[About this task]:
Write the records out exactly, so that no picture remains in the copy.

[Opening Data to use section]

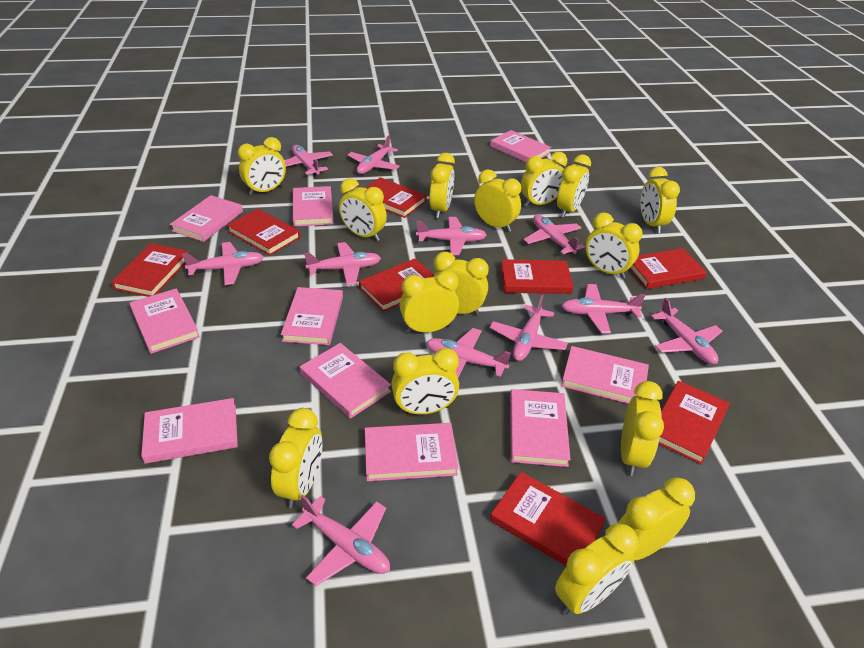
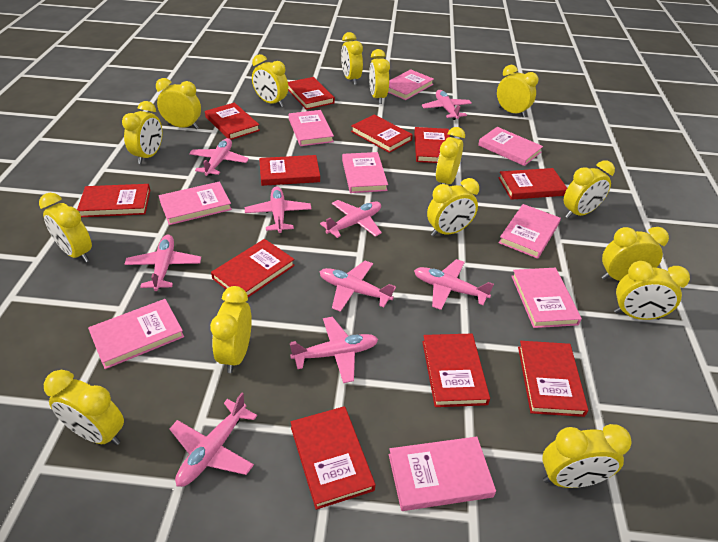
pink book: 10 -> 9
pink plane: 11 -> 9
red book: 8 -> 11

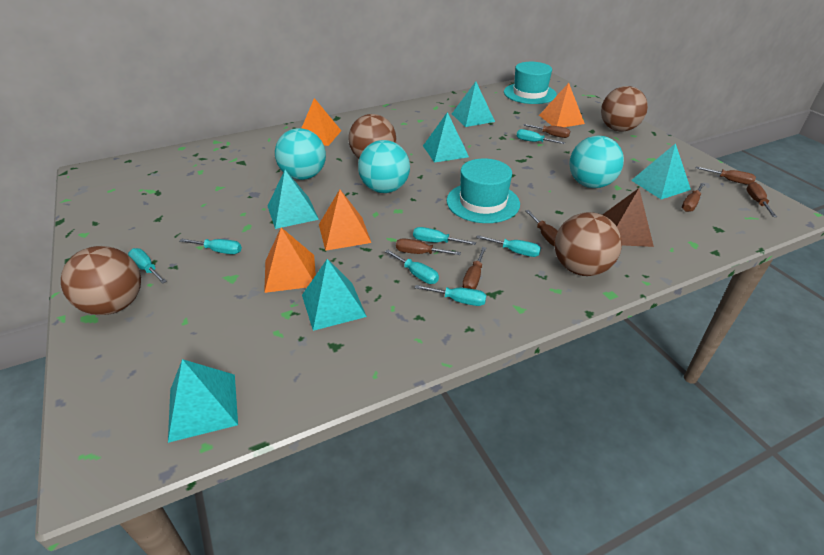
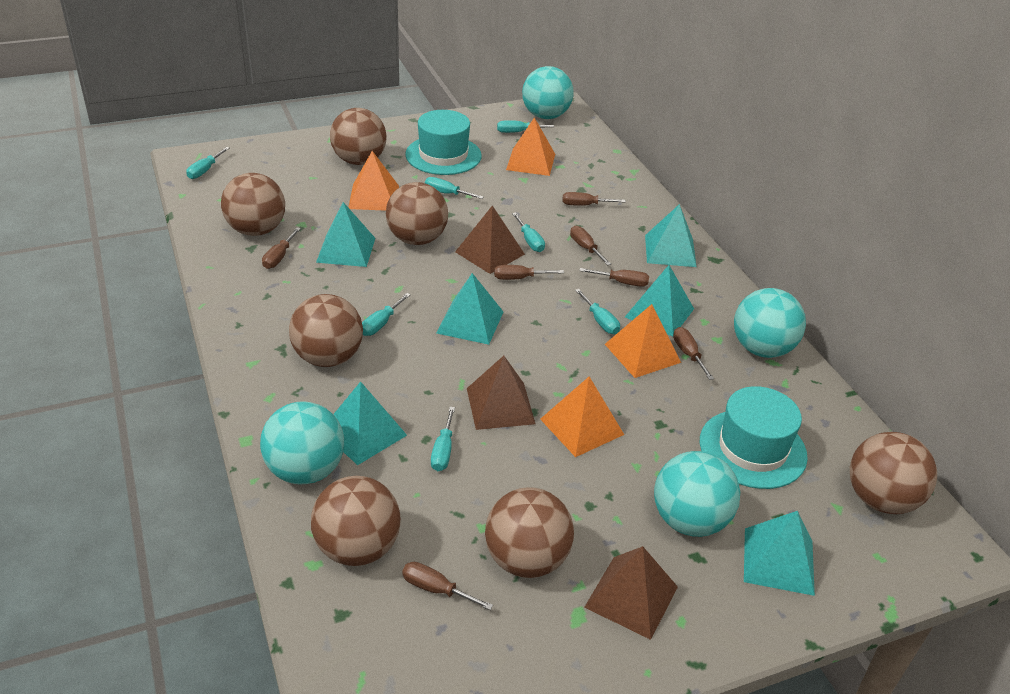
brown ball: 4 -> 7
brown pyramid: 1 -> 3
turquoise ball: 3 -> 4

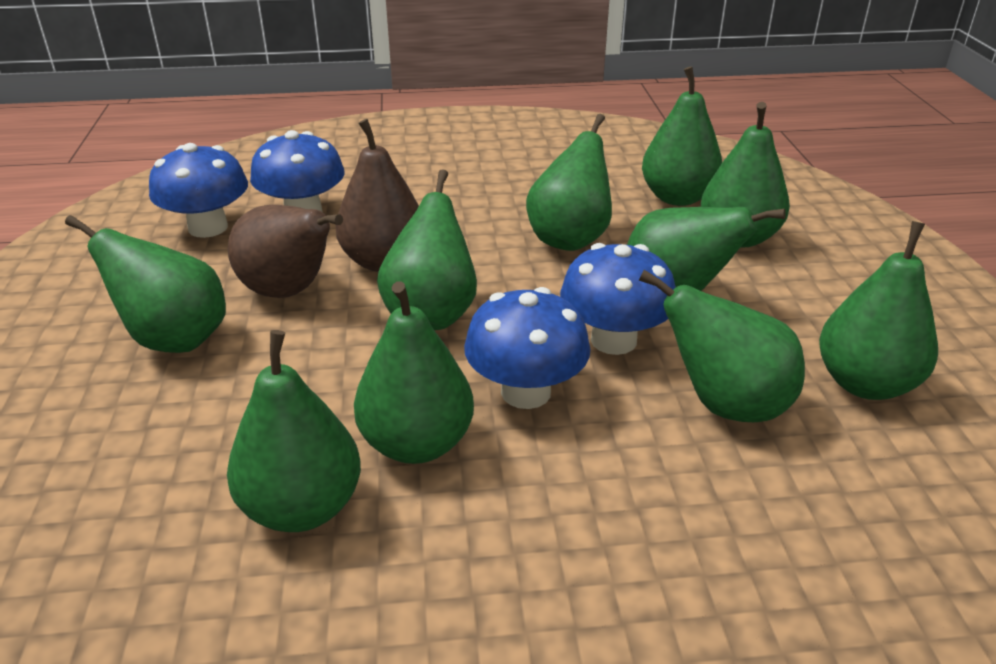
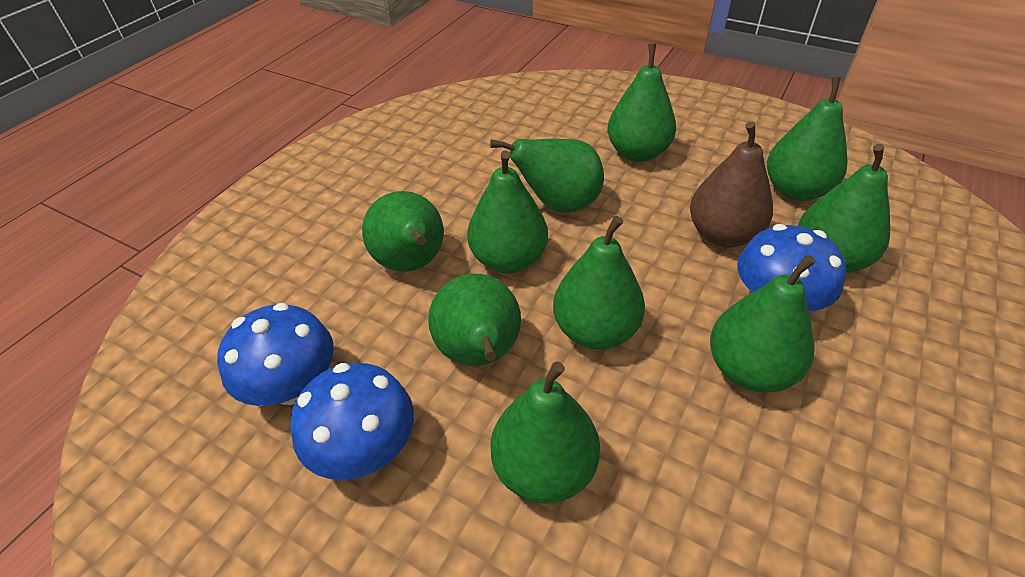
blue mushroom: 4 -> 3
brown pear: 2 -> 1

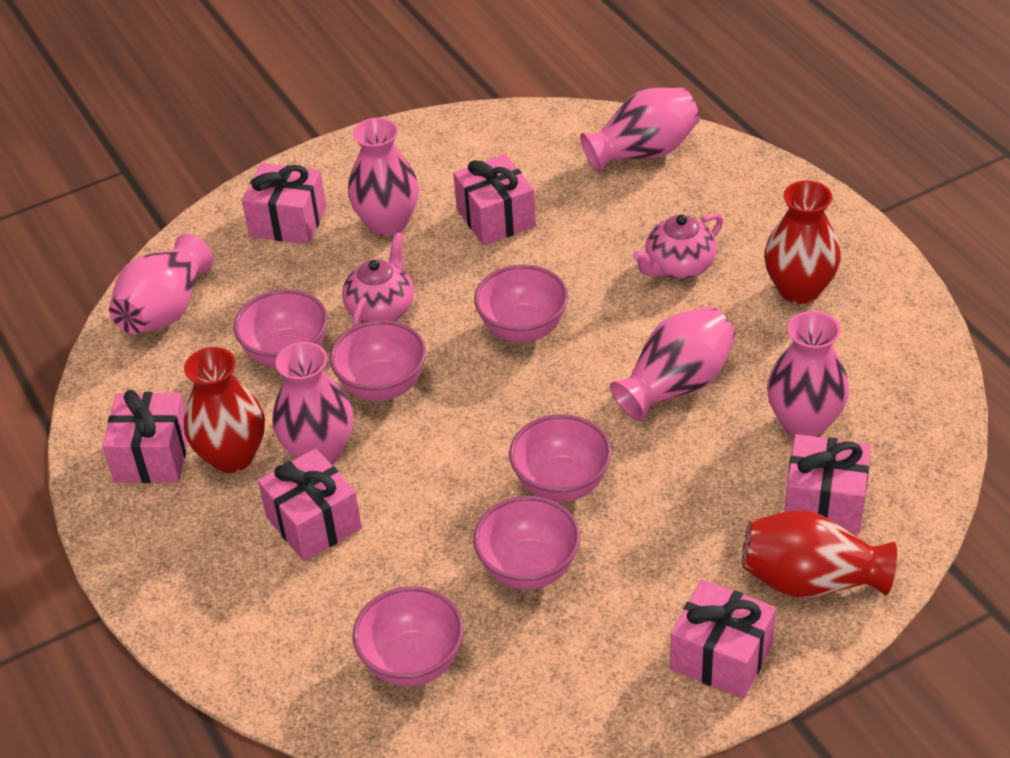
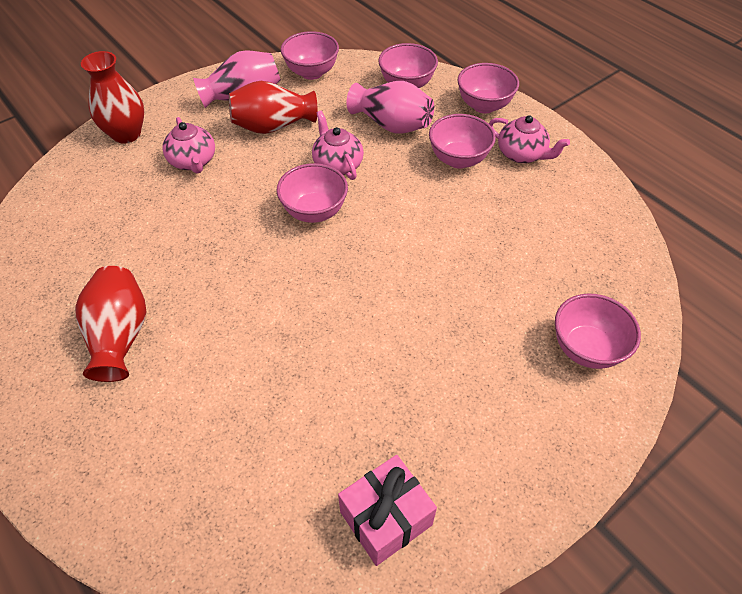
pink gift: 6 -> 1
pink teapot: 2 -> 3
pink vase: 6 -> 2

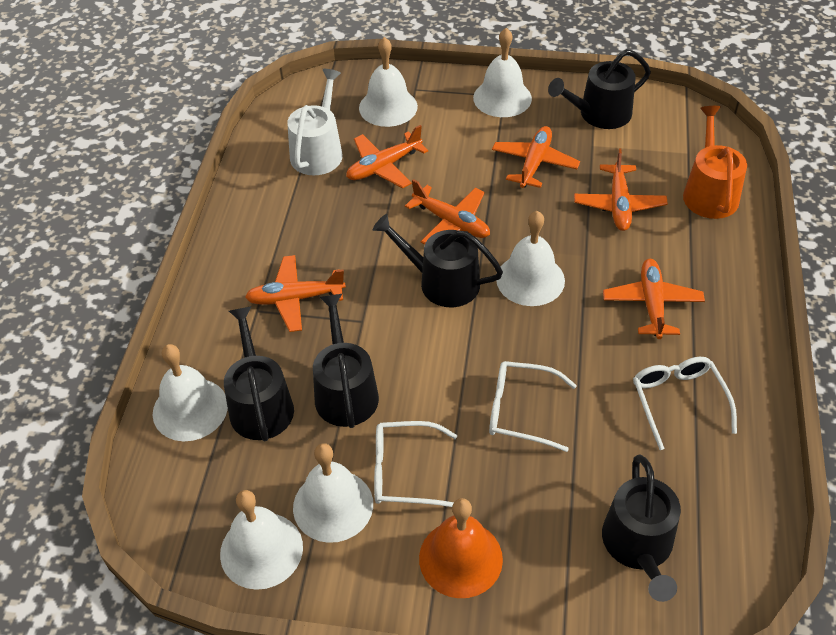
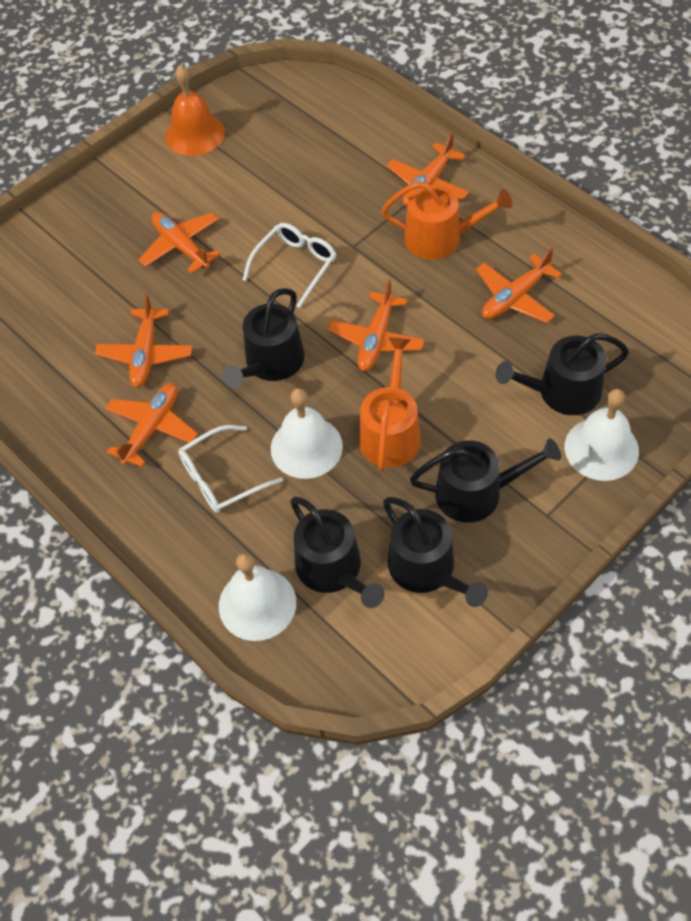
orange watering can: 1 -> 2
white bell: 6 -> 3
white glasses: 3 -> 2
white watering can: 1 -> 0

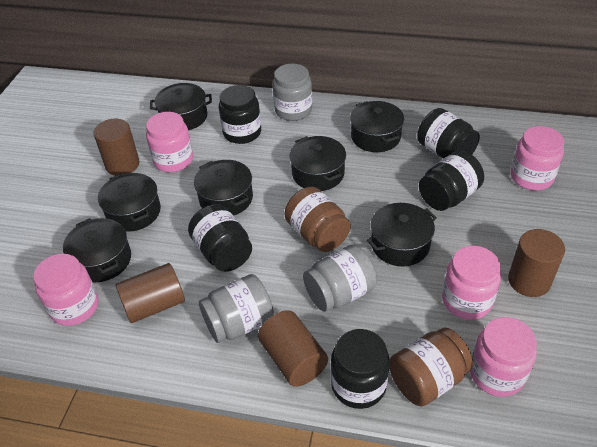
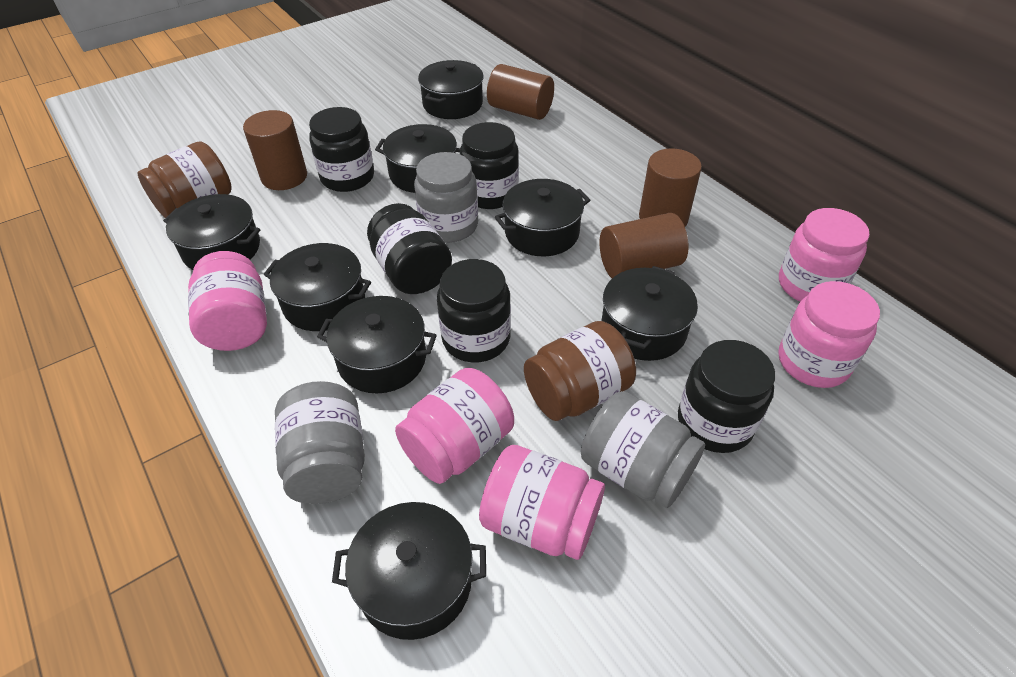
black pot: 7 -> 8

[Closing Data to use section]

[Final answer]:
pink book: 10 -> 9
pink plane: 11 -> 9
red book: 8 -> 11

brown ball: 4 -> 7
brown pyramid: 1 -> 3
turquoise ball: 3 -> 4

blue mushroom: 4 -> 3
brown pear: 2 -> 1

pink gift: 6 -> 1
pink teapot: 2 -> 3
pink vase: 6 -> 2

orange watering can: 1 -> 2
white bell: 6 -> 3
white glasses: 3 -> 2
white watering can: 1 -> 0

black pot: 7 -> 8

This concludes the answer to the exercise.